> _WHAT IS BEING ASKED_
Repeat exactly the lines from the line containing "grey fork: 0 -> 3" through the last line of the records below, inclusive, and nothing else.

> _STORED DATA_
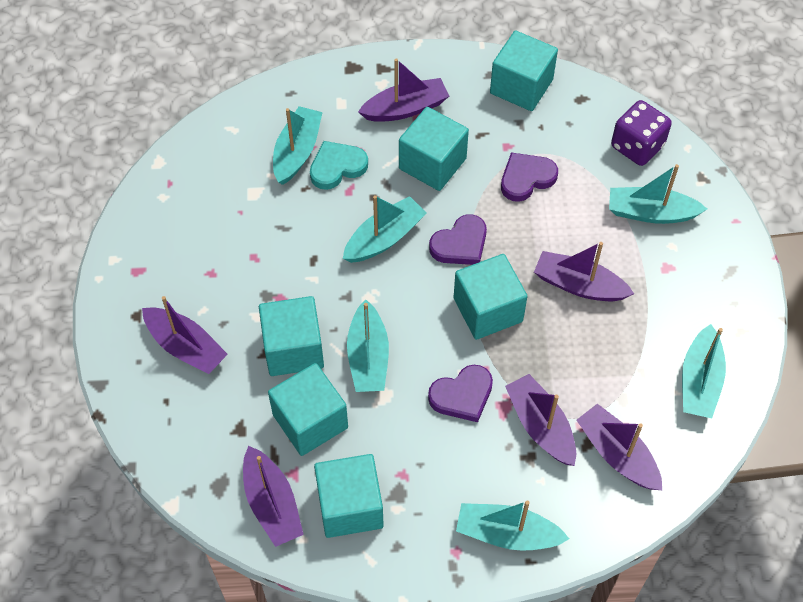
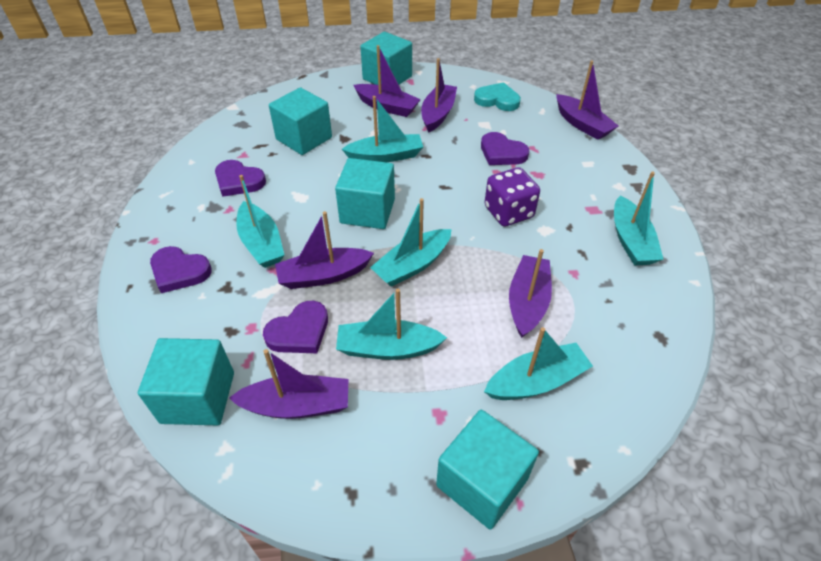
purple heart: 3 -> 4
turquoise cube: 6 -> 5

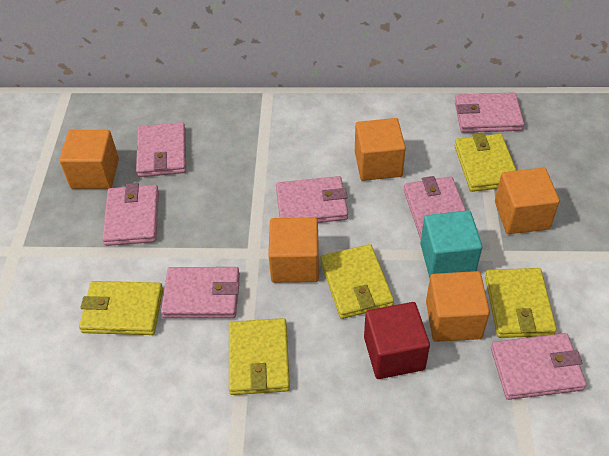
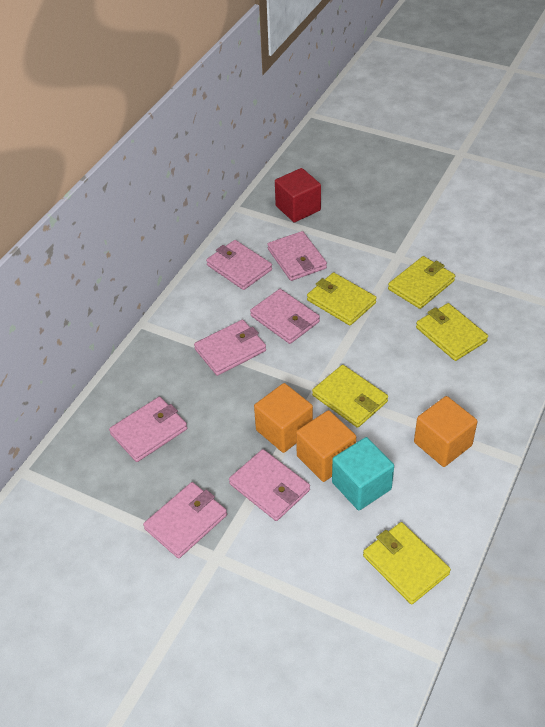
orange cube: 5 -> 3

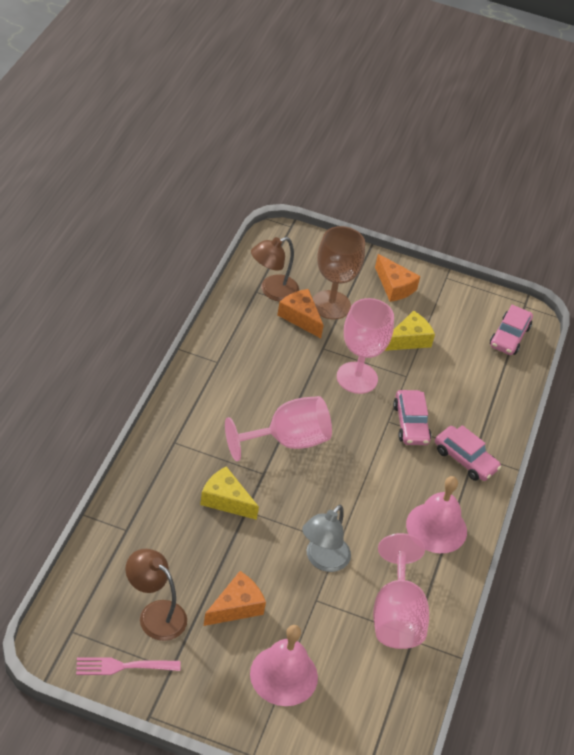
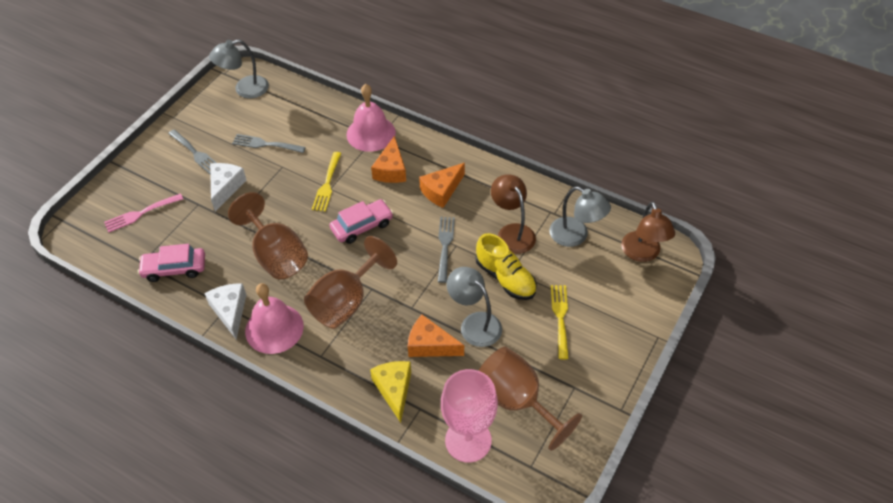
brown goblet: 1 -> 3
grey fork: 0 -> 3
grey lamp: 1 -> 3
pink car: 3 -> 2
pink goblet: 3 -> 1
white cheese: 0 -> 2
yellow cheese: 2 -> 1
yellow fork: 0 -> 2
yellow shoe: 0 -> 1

> _ANSWER AREA_
grey fork: 0 -> 3
grey lamp: 1 -> 3
pink car: 3 -> 2
pink goblet: 3 -> 1
white cheese: 0 -> 2
yellow cheese: 2 -> 1
yellow fork: 0 -> 2
yellow shoe: 0 -> 1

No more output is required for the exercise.